> **Exercise**: Within the records below, reproduce without change the lines from the line that has "IR3: VS1838B -> KY-022" through the line that has "MATRIX1: MAX7219 -> MAX7221", and only those.

> **Records provided**:
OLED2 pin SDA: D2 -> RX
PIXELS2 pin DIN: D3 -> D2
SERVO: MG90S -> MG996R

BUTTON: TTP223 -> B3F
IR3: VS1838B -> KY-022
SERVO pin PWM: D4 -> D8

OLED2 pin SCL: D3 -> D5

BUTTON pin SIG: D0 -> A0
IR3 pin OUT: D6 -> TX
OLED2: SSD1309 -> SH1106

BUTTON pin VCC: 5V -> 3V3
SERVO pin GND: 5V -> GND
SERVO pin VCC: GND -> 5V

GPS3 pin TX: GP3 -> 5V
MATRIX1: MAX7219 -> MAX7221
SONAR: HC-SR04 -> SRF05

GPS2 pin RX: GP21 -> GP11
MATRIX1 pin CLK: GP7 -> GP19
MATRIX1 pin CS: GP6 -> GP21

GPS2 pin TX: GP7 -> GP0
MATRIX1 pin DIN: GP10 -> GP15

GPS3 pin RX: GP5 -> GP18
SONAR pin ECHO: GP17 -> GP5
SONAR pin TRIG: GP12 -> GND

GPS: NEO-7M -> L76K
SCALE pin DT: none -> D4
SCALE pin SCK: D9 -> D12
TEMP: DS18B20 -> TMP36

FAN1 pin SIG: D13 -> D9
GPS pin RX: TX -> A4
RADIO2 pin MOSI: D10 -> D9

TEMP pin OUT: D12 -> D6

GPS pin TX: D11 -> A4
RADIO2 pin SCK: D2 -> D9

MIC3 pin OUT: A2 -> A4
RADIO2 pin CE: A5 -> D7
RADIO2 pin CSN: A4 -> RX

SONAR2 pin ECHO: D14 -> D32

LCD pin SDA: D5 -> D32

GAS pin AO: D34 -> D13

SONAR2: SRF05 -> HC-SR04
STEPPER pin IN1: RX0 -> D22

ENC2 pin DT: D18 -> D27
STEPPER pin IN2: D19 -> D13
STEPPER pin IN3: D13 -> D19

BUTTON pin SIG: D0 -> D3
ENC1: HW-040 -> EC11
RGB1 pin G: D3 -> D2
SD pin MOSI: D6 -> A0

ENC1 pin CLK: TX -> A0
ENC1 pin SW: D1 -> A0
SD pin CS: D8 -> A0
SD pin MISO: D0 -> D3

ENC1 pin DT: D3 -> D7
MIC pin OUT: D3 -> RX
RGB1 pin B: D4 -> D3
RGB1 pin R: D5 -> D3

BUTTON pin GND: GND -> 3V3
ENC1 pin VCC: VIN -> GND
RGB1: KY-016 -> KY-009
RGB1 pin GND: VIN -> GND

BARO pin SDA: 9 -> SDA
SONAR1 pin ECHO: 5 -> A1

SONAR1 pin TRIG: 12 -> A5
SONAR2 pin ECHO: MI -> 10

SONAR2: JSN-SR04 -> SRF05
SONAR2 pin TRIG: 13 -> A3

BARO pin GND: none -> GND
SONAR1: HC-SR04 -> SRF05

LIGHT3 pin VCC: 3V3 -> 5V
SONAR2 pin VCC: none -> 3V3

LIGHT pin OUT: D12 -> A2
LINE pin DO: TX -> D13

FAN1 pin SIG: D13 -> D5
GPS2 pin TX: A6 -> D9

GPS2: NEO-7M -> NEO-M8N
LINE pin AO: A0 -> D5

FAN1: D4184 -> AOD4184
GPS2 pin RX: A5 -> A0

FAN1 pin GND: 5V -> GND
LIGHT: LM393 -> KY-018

> **Answer for this exercise**:
IR3: VS1838B -> KY-022
SERVO pin PWM: D4 -> D8

OLED2 pin SCL: D3 -> D5

BUTTON pin SIG: D0 -> A0
IR3 pin OUT: D6 -> TX
OLED2: SSD1309 -> SH1106

BUTTON pin VCC: 5V -> 3V3
SERVO pin GND: 5V -> GND
SERVO pin VCC: GND -> 5V

GPS3 pin TX: GP3 -> 5V
MATRIX1: MAX7219 -> MAX7221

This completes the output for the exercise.